## WHAT TO PRODUCE
Of the entries below, restate word for word only the section that runs from the line with "green pear [782,213,831,294] -> none" to the line with "none -> yellow mushroom [550,296,596,343]", counting both ends.

## RECORDS FOR THIS EXERCISE
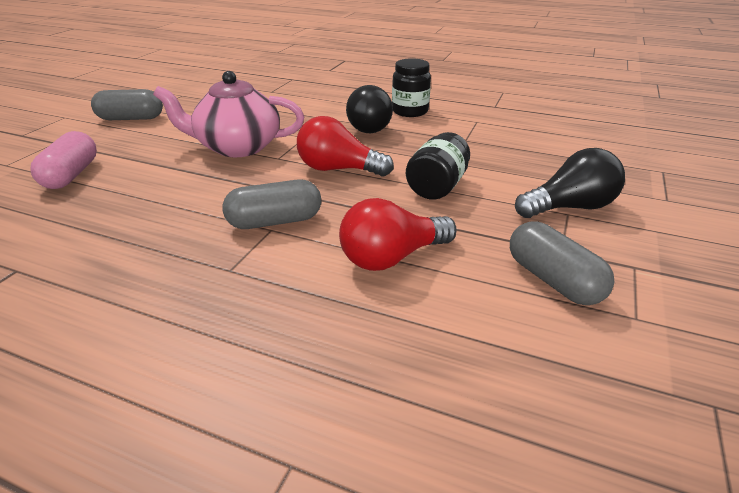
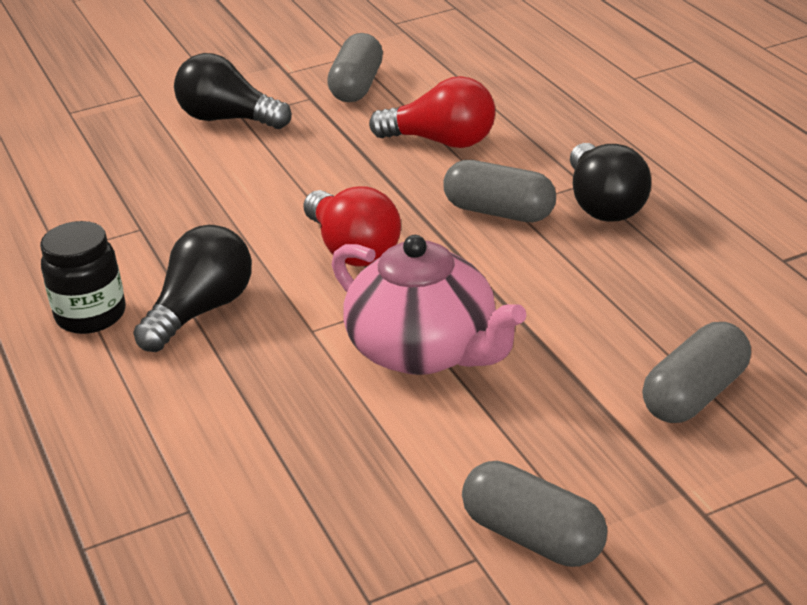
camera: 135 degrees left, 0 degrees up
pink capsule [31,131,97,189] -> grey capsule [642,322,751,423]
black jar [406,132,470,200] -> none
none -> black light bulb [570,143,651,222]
...
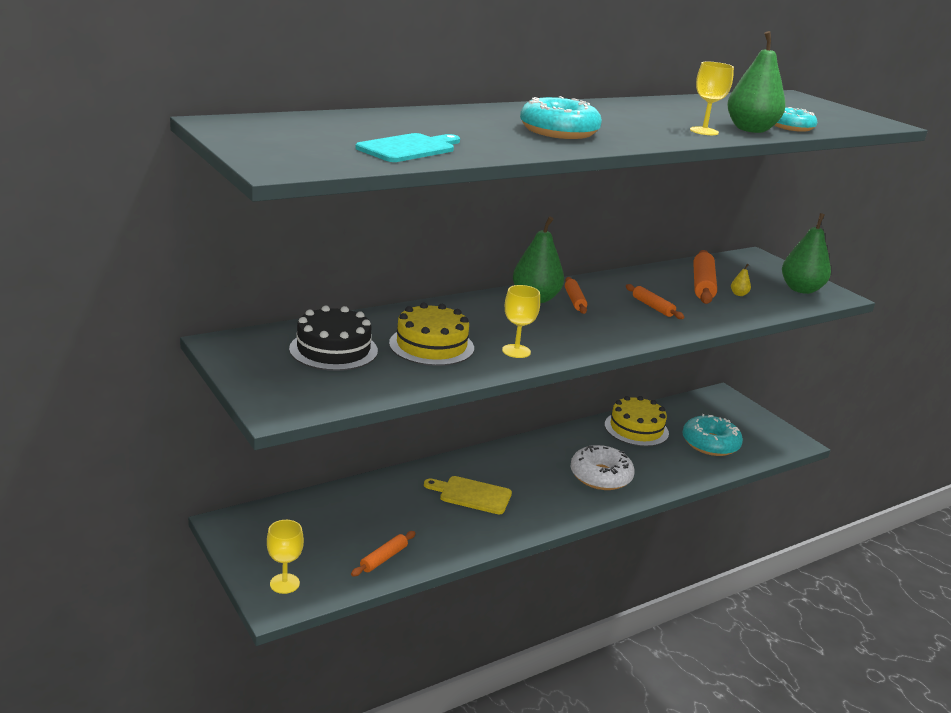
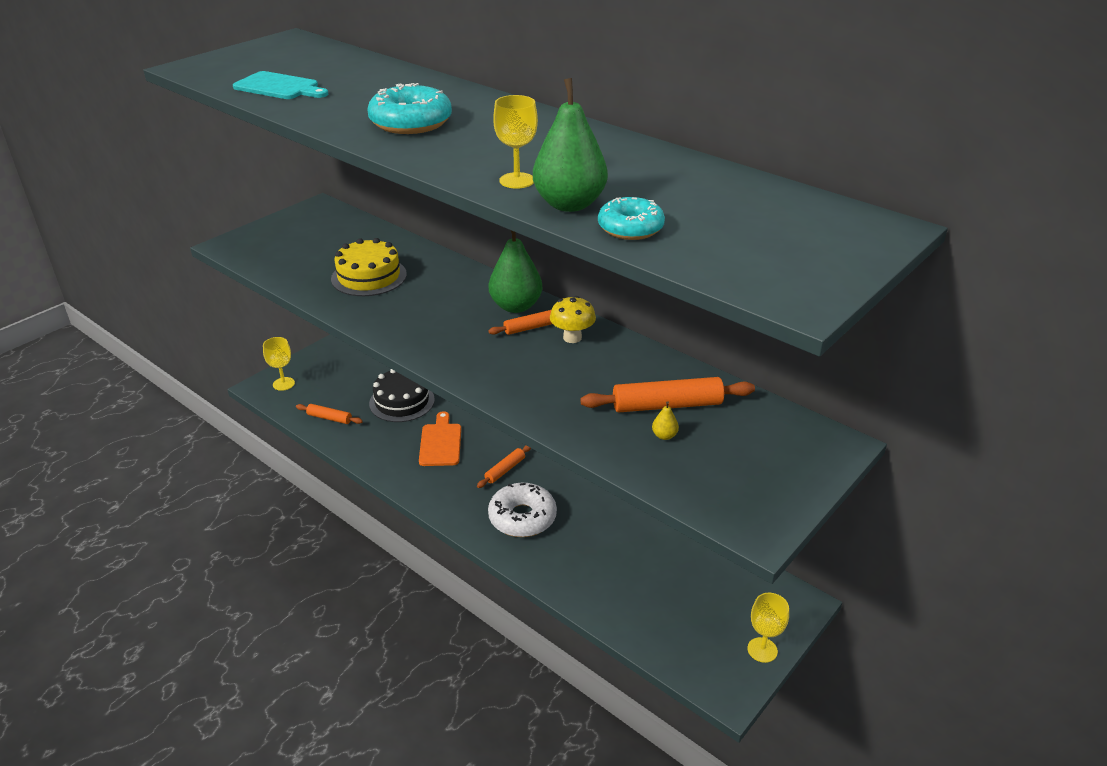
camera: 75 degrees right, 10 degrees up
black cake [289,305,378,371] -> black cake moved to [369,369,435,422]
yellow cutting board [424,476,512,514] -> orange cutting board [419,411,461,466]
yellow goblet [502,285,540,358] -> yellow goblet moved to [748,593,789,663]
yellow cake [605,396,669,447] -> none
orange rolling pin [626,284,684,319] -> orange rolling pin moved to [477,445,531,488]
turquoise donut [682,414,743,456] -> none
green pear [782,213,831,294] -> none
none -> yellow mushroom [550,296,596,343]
...
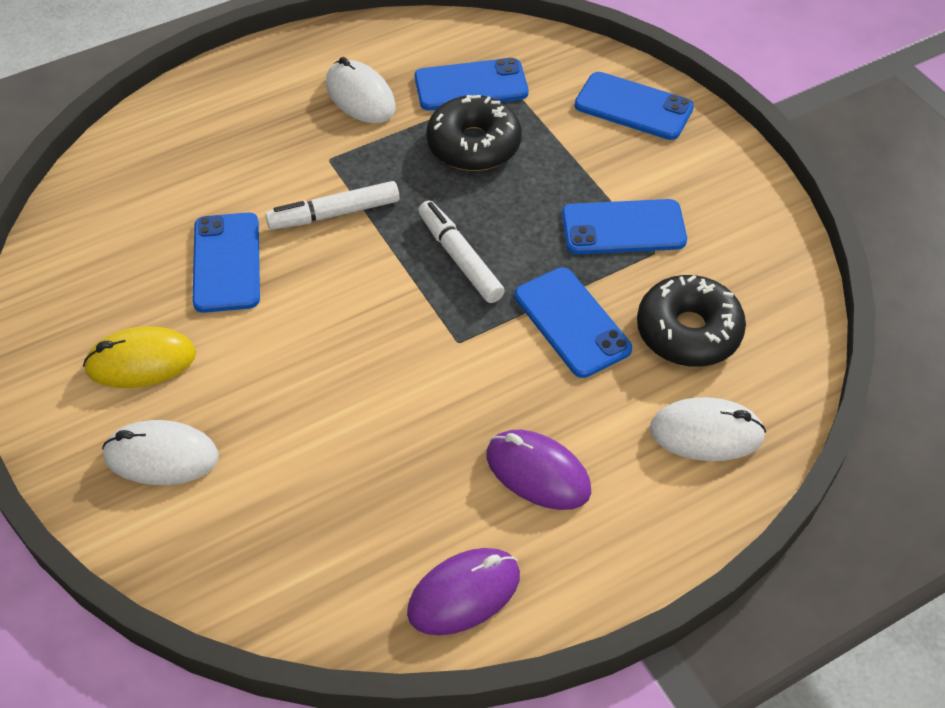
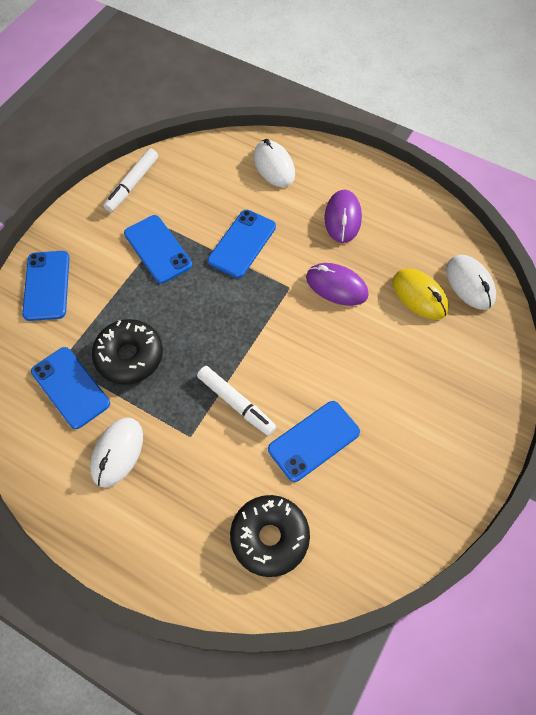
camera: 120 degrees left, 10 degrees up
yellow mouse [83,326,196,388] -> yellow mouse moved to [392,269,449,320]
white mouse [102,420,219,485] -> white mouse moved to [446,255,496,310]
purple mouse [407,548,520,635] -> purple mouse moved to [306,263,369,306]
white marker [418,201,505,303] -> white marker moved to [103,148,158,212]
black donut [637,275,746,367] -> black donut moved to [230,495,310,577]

## YOUR SOLUTION
green pear [782,213,831,294] -> none
none -> yellow mushroom [550,296,596,343]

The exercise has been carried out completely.